→ What you will do: Produce an exact copy of all the data below, dropping every image.

→ Data:
# # # # #
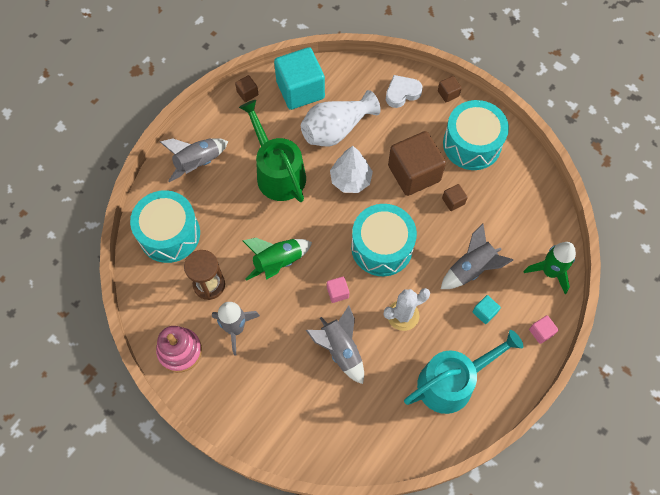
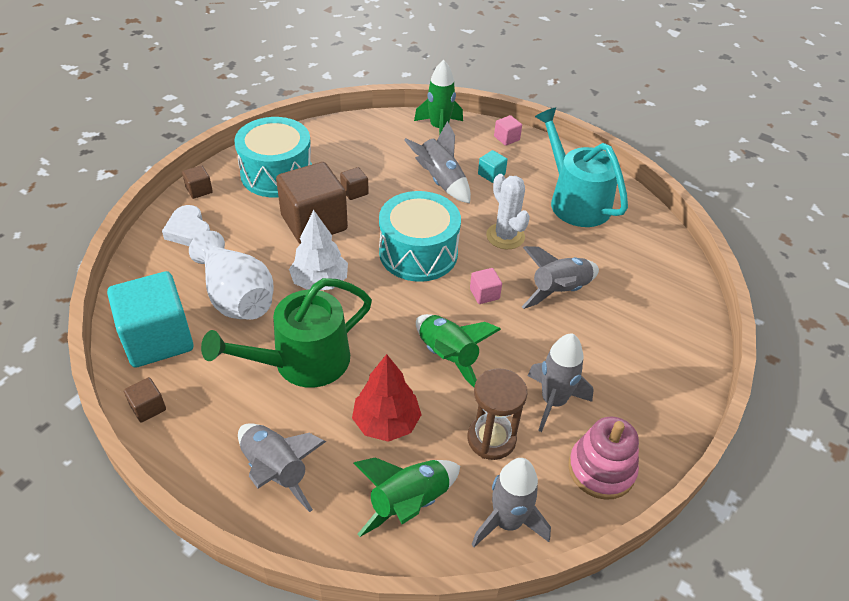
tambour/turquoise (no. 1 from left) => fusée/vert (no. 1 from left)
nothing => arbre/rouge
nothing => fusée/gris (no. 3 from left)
# # # # #
→ Task solution:
tambour/turquoise (no. 1 from left) => fusée/vert (no. 1 from left)
nothing => arbre/rouge
nothing => fusée/gris (no. 3 from left)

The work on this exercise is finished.